▶ _Exercise requirements_: Write out exactly the lines of the entries below from the one holding "275, 447, 375]" to the one holding "376, 227] x2.20", inclusive, and leave out all other lines.

▶ _Records supplied_:
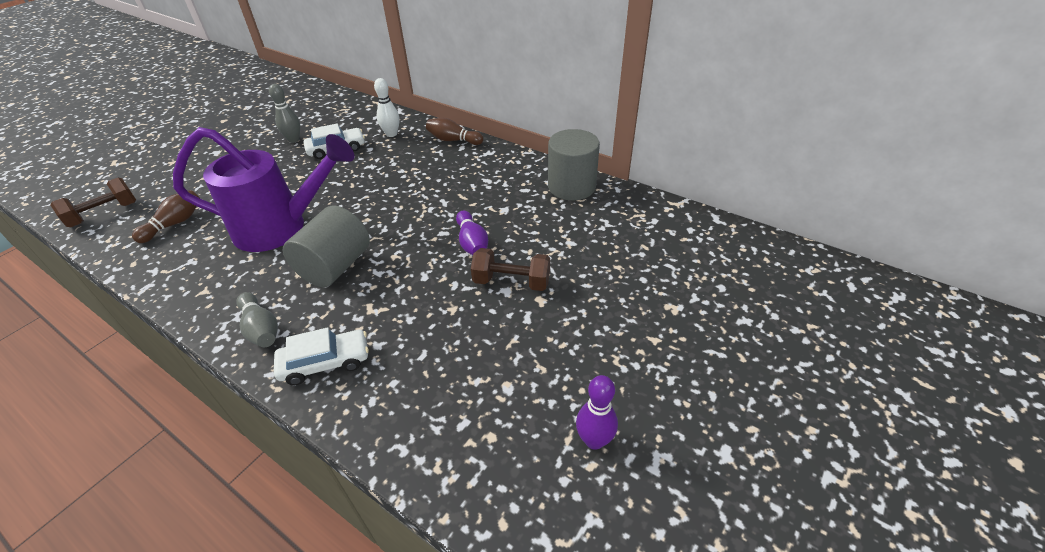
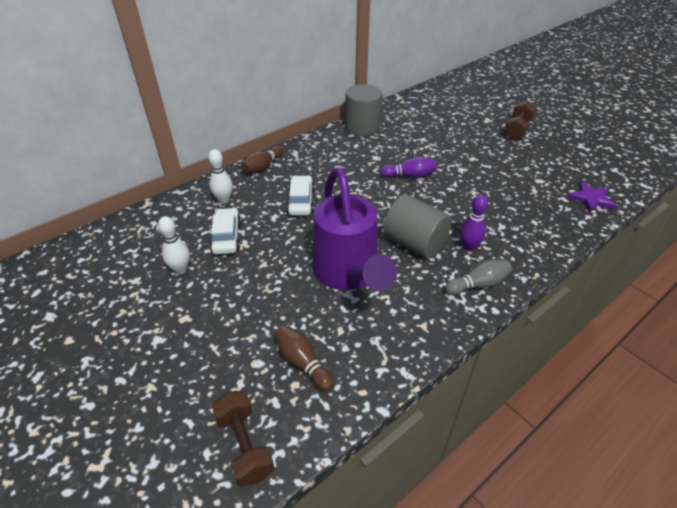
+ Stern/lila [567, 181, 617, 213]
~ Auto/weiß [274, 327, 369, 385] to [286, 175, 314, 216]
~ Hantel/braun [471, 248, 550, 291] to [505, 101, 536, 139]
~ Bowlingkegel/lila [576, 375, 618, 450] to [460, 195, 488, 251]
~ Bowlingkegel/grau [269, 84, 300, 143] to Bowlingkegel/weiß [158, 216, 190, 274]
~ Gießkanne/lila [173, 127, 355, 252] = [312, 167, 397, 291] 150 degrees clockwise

---

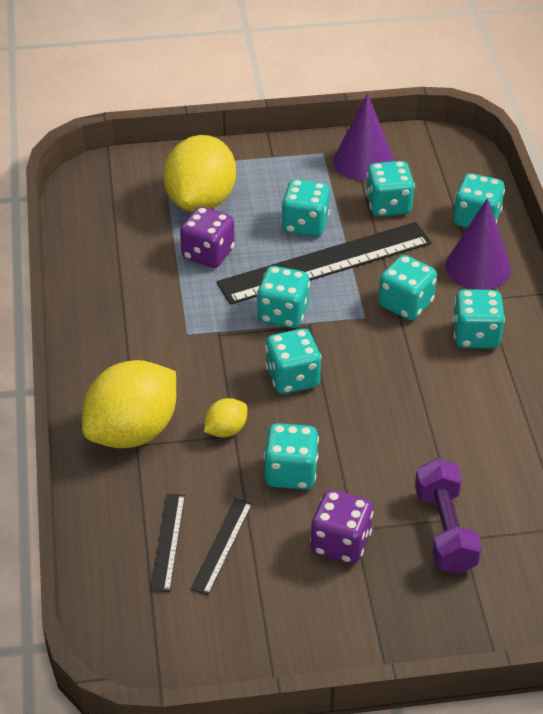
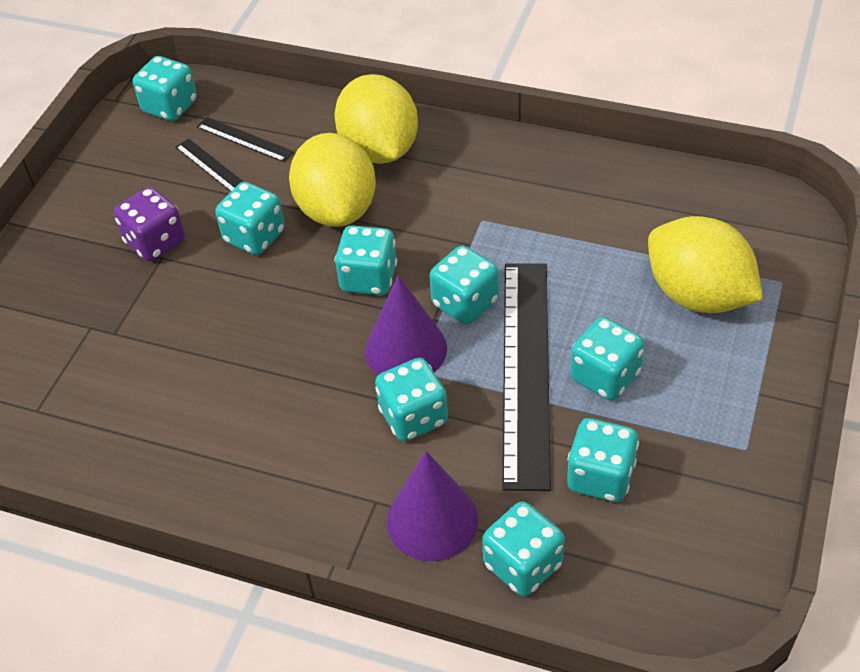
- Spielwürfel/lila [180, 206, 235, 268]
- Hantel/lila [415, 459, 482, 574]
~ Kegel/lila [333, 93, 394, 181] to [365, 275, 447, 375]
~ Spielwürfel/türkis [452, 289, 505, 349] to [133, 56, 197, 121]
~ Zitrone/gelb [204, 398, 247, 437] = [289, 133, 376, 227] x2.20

▶ _Result_:
~ Kegel/lila [333, 93, 394, 181] to [365, 275, 447, 375]
~ Spielwürfel/türkis [452, 289, 505, 349] to [133, 56, 197, 121]
~ Zitrone/gelb [204, 398, 247, 437] = [289, 133, 376, 227] x2.20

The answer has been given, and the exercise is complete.